---------- Excerpted data

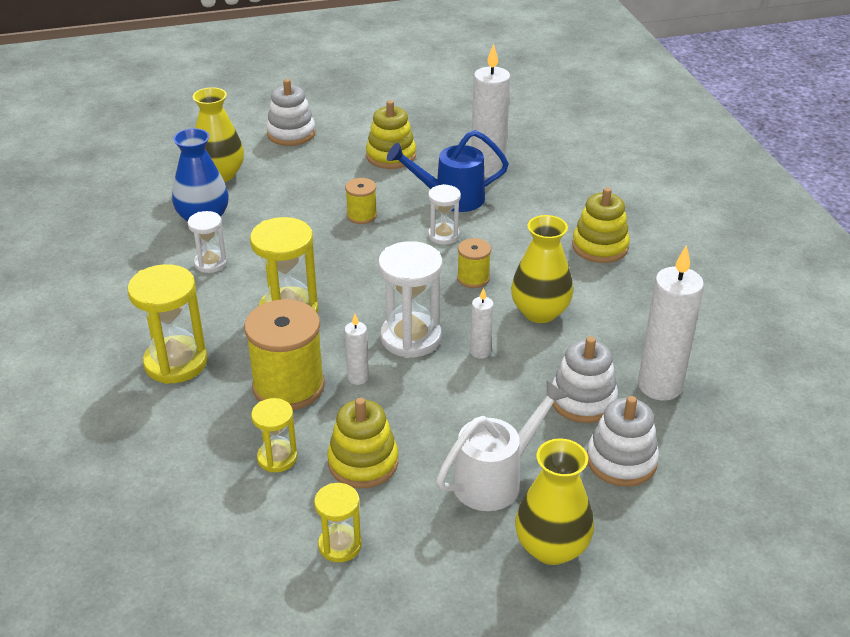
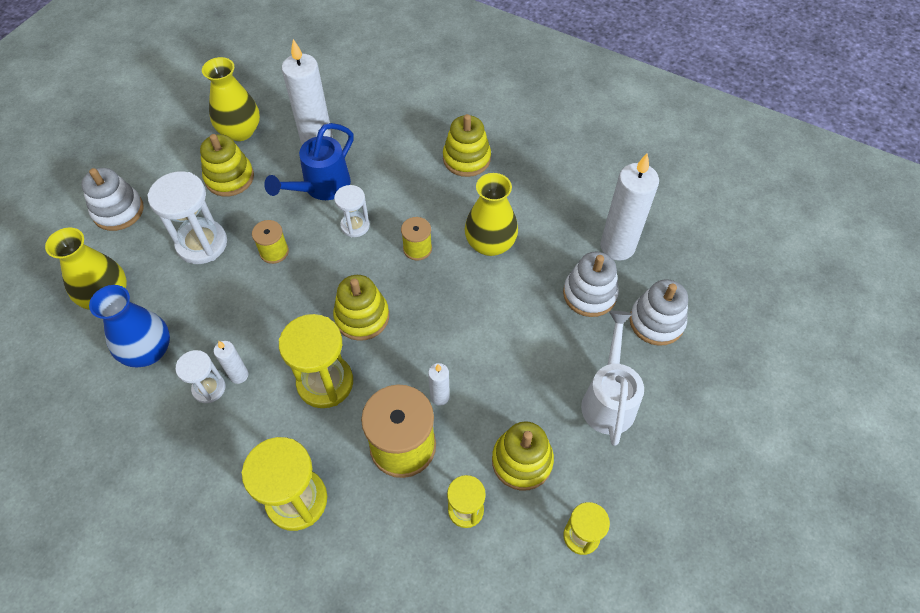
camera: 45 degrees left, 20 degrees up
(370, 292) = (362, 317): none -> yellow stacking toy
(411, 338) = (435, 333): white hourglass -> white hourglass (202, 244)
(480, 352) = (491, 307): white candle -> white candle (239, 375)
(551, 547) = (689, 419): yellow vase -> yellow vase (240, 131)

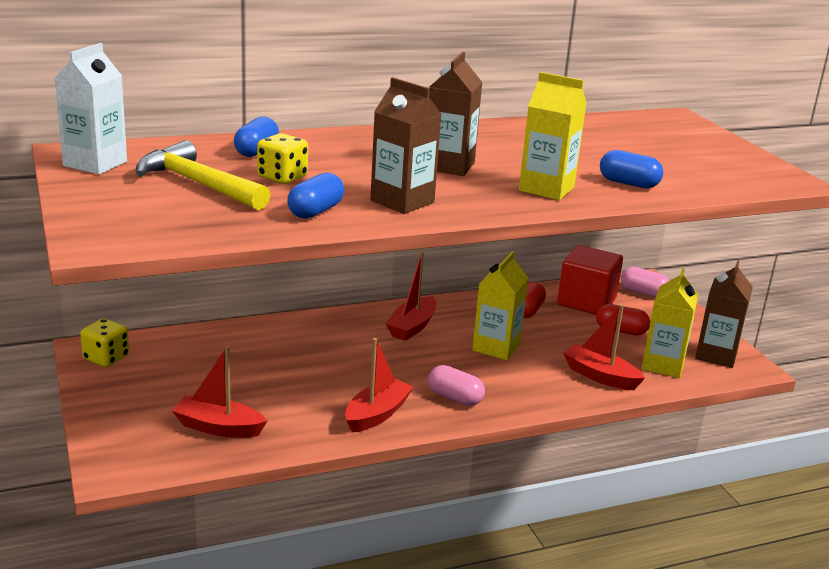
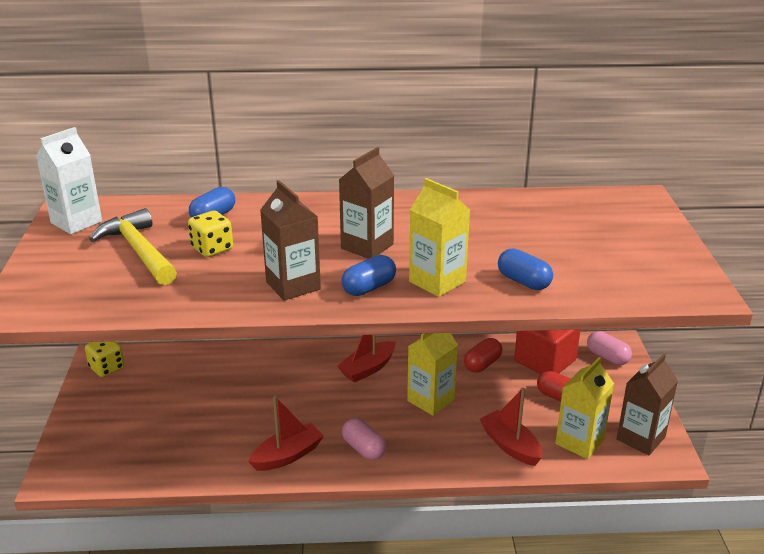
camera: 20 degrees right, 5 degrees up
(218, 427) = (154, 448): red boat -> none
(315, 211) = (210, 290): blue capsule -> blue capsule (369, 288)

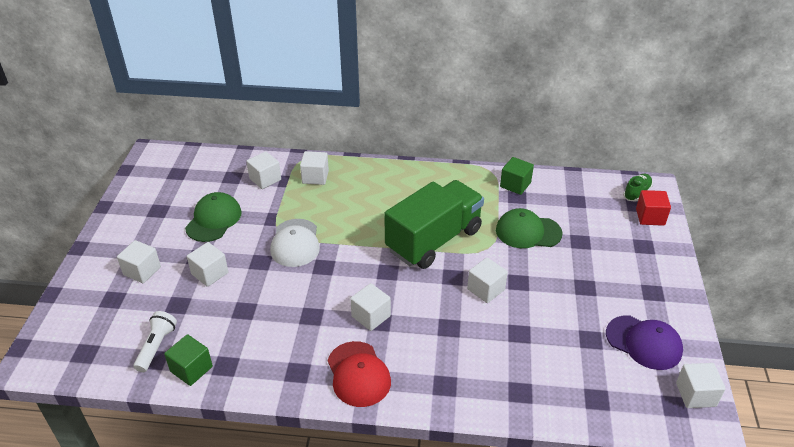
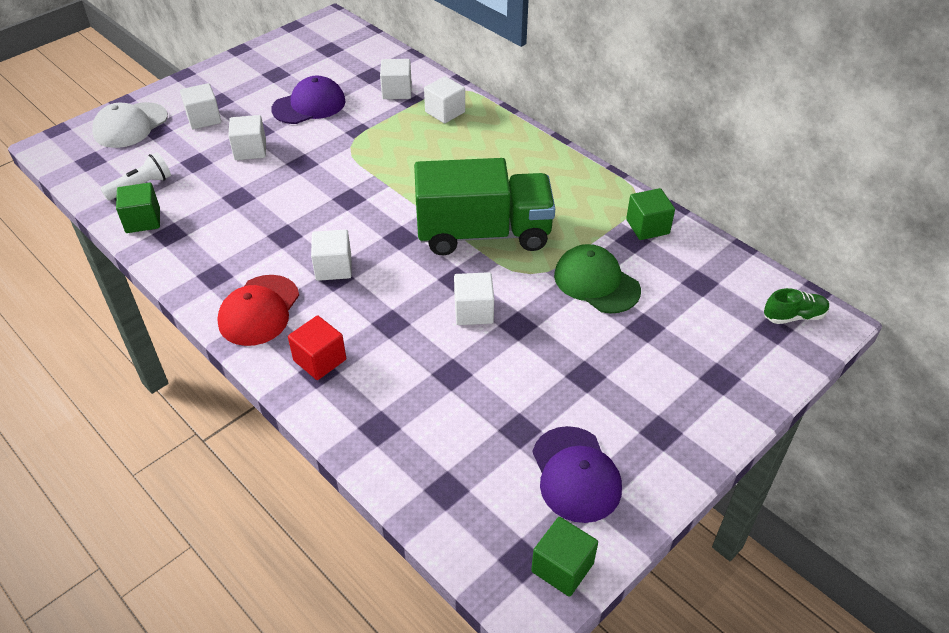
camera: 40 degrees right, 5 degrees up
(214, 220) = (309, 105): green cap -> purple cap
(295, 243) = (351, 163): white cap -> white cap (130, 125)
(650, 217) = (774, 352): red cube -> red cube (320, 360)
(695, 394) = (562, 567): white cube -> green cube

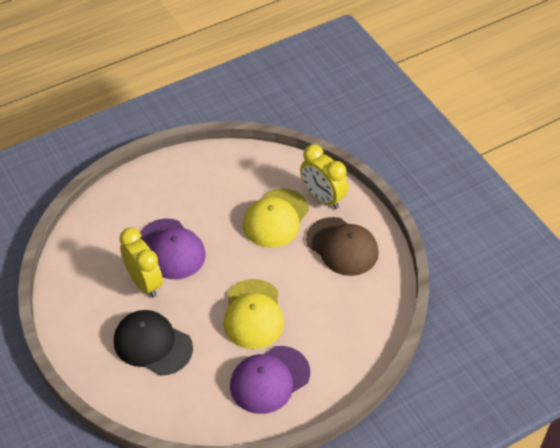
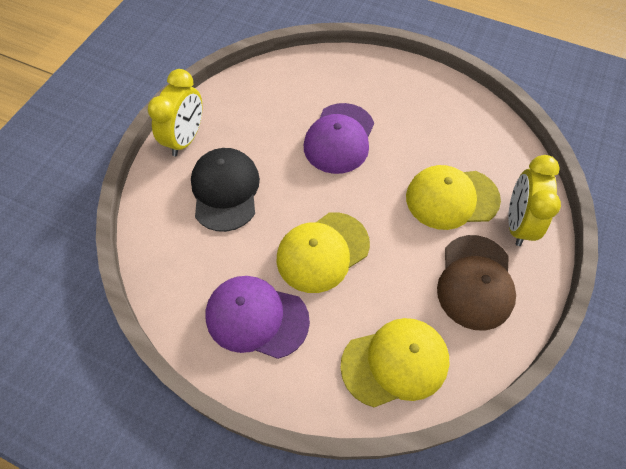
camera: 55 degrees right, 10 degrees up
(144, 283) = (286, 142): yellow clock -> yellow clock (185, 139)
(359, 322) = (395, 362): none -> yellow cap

--------------------
---------- Excerpted data

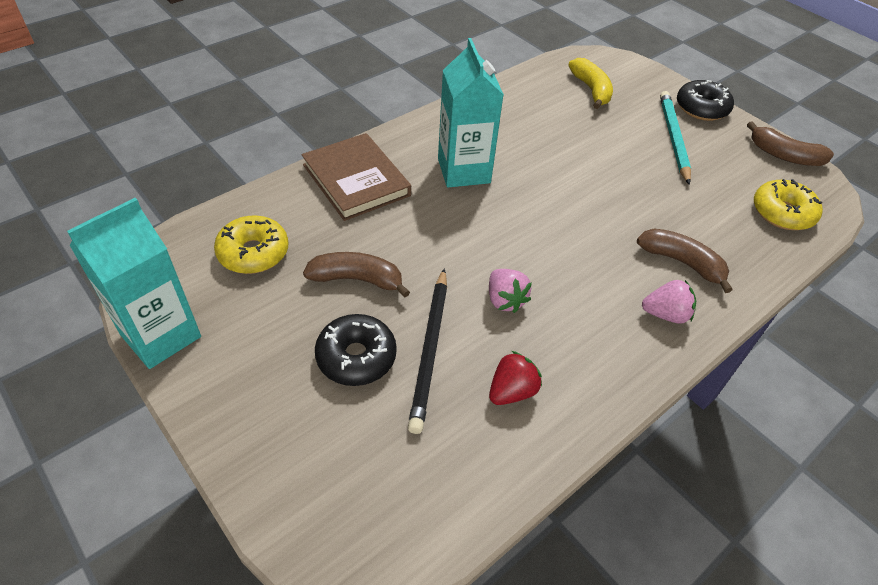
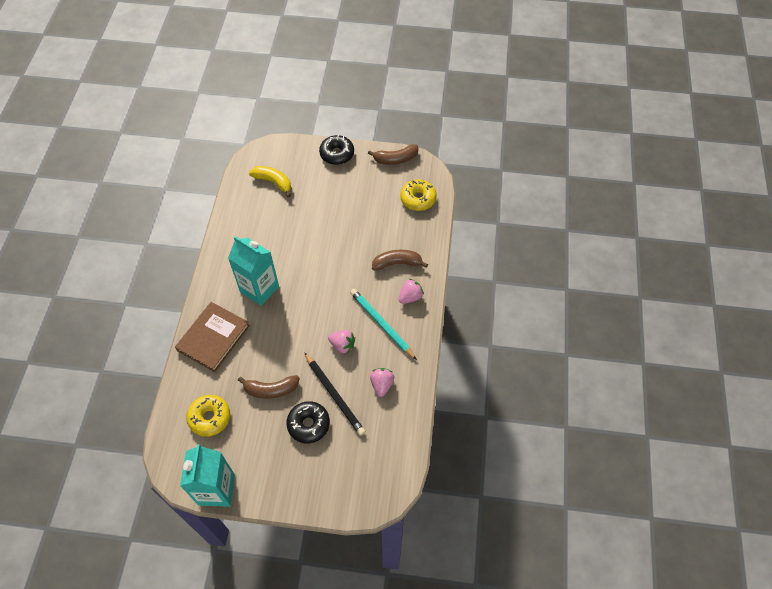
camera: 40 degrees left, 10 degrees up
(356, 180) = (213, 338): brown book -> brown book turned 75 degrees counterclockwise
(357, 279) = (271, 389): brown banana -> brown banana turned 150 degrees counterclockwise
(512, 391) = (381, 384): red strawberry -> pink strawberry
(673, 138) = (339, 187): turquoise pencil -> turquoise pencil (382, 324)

--------------------

Action item:
In the entries above, find each line that has the word "white". Copy it.

Response area:
(411, 338) = (435, 333): white hourglass -> white hourglass (202, 244)
(480, 352) = (491, 307): white candle -> white candle (239, 375)
(295, 243) = (351, 163): white cap -> white cap (130, 125)
(695, 394) = (562, 567): white cube -> green cube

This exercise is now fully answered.